EXERCISE INPUT

※ ※ ※

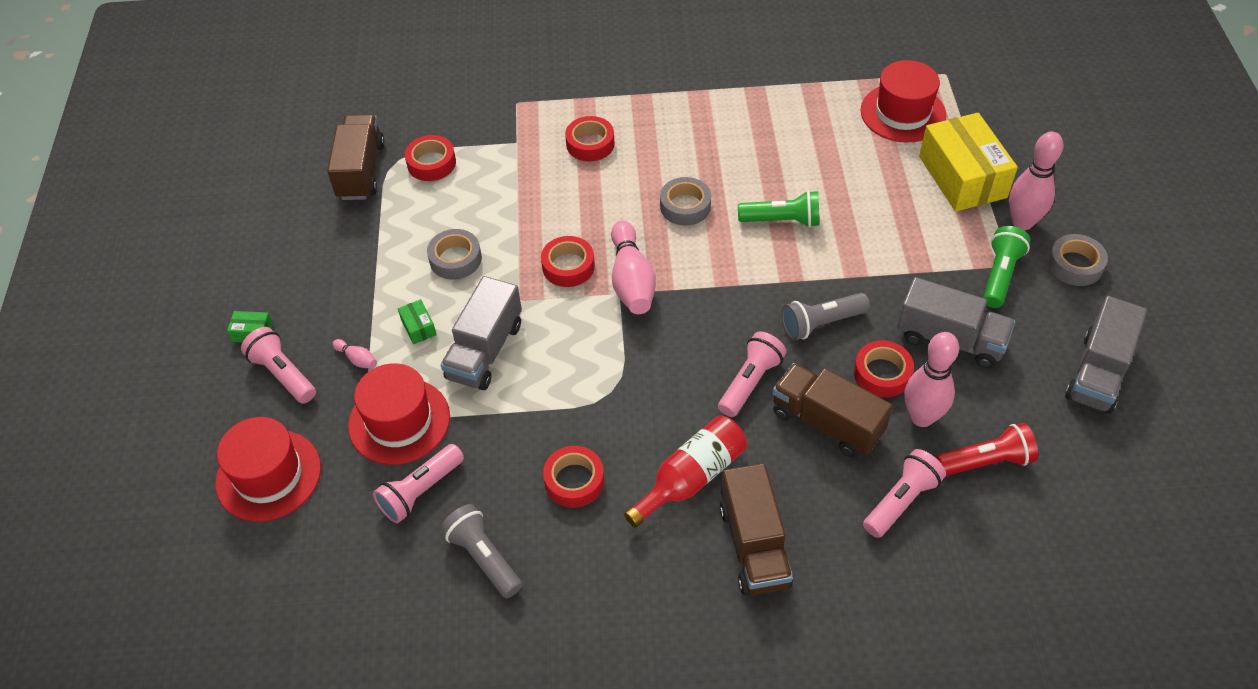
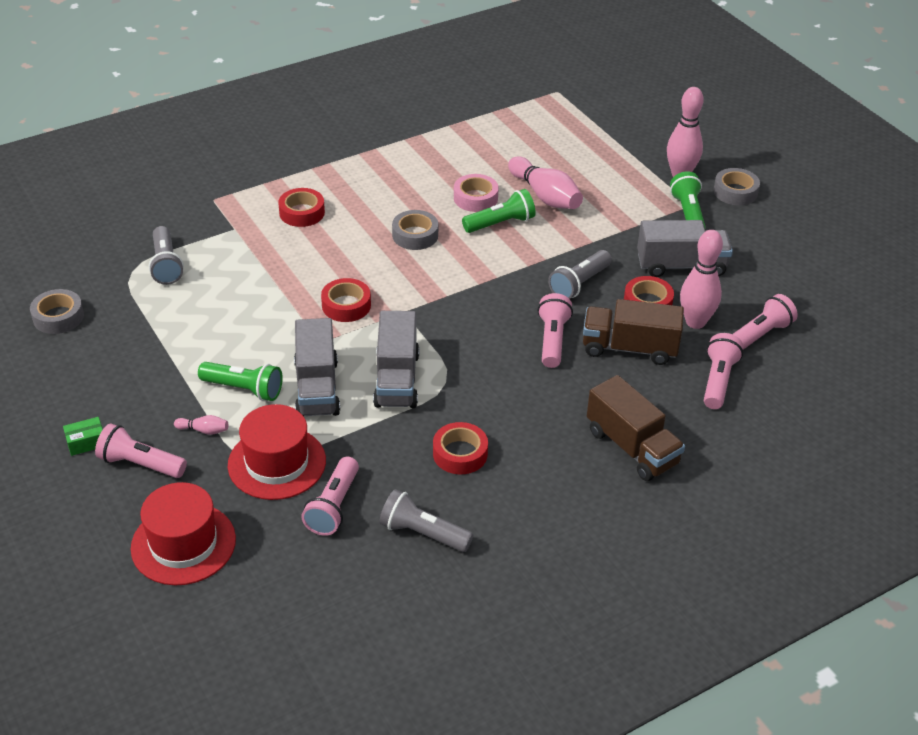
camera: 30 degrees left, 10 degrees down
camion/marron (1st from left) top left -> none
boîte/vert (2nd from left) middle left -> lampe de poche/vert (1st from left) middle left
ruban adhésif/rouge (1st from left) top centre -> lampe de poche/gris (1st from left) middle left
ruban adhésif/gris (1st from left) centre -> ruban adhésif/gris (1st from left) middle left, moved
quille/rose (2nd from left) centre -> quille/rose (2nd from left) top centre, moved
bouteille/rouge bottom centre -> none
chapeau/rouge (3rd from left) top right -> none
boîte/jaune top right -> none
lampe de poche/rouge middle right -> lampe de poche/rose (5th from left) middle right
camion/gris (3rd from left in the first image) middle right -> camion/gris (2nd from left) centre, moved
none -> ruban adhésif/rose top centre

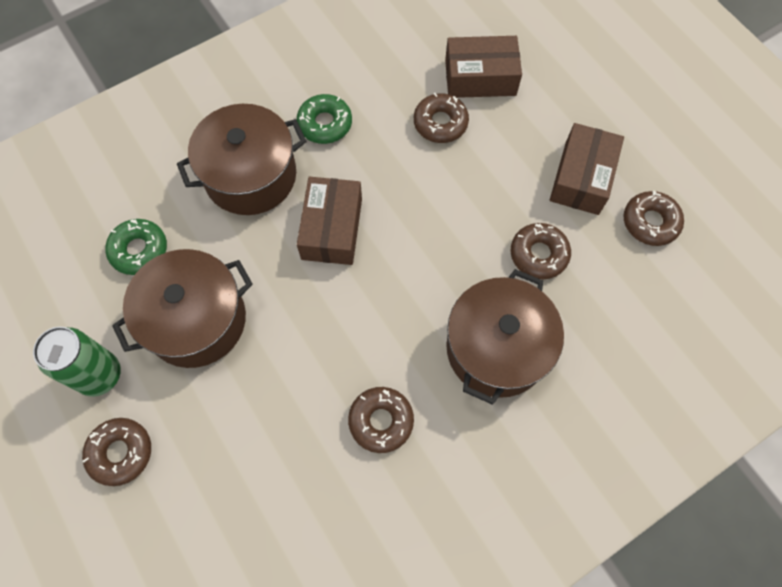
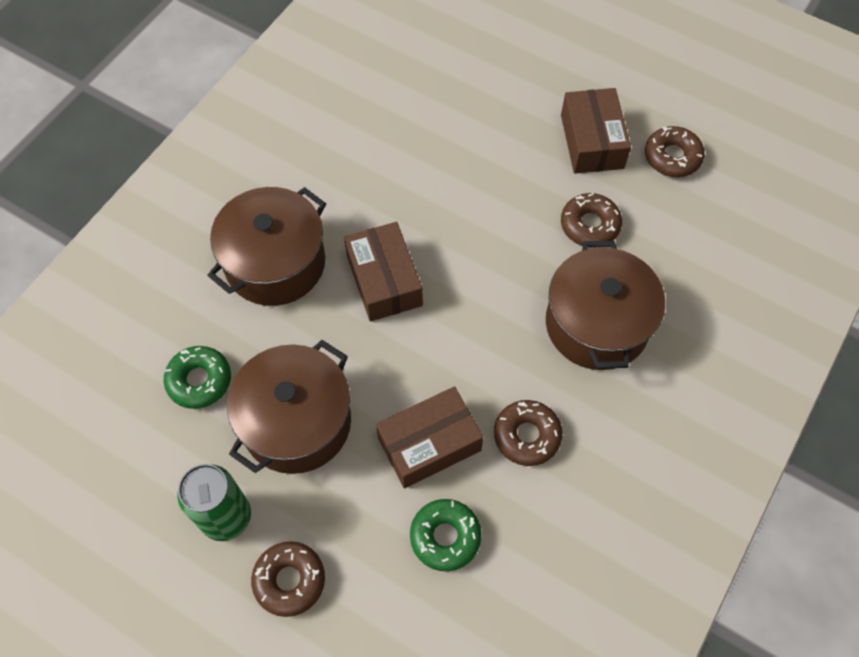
camera: 25 degrees left, 5 degrees down
beignet/vert (2nd from left) top centre -> beignet/vert (2nd from left) bottom centre, moved
beignet/marron (3rd from left) top centre -> none
boîte/marron (2nd from left) top centre -> boîte/marron (2nd from left) centre, moved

※ ※ ※

The answer must be an exact copy of the records above, with the pictures left out.

camera: 30 degrees left, 10 degrees down
camion/marron (1st from left) top left -> none
boîte/vert (2nd from left) middle left -> lampe de poche/vert (1st from left) middle left
ruban adhésif/rouge (1st from left) top centre -> lampe de poche/gris (1st from left) middle left
ruban adhésif/gris (1st from left) centre -> ruban adhésif/gris (1st from left) middle left, moved
quille/rose (2nd from left) centre -> quille/rose (2nd from left) top centre, moved
bouteille/rouge bottom centre -> none
chapeau/rouge (3rd from left) top right -> none
boîte/jaune top right -> none
lampe de poche/rouge middle right -> lampe de poche/rose (5th from left) middle right
camion/gris (3rd from left in the first image) middle right -> camion/gris (2nd from left) centre, moved
none -> ruban adhésif/rose top centre

camera: 25 degrees left, 5 degrees down
beignet/vert (2nd from left) top centre -> beignet/vert (2nd from left) bottom centre, moved
beignet/marron (3rd from left) top centre -> none
boîte/marron (2nd from left) top centre -> boîte/marron (2nd from left) centre, moved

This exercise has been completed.